Repeat the records below exactly, leaving out any pictures.

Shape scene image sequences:
************
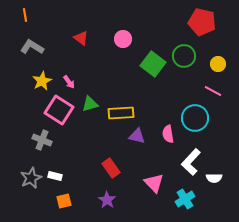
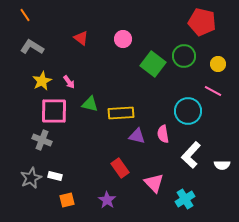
orange line: rotated 24 degrees counterclockwise
green triangle: rotated 30 degrees clockwise
pink square: moved 5 px left, 1 px down; rotated 32 degrees counterclockwise
cyan circle: moved 7 px left, 7 px up
pink semicircle: moved 5 px left
white L-shape: moved 7 px up
red rectangle: moved 9 px right
white semicircle: moved 8 px right, 13 px up
orange square: moved 3 px right, 1 px up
************
SOLUTION FOR THIS TASK:
orange line: rotated 24 degrees counterclockwise
green triangle: rotated 30 degrees clockwise
pink square: moved 5 px left, 1 px down; rotated 32 degrees counterclockwise
cyan circle: moved 7 px left, 7 px up
pink semicircle: moved 5 px left
white L-shape: moved 7 px up
red rectangle: moved 9 px right
white semicircle: moved 8 px right, 13 px up
orange square: moved 3 px right, 1 px up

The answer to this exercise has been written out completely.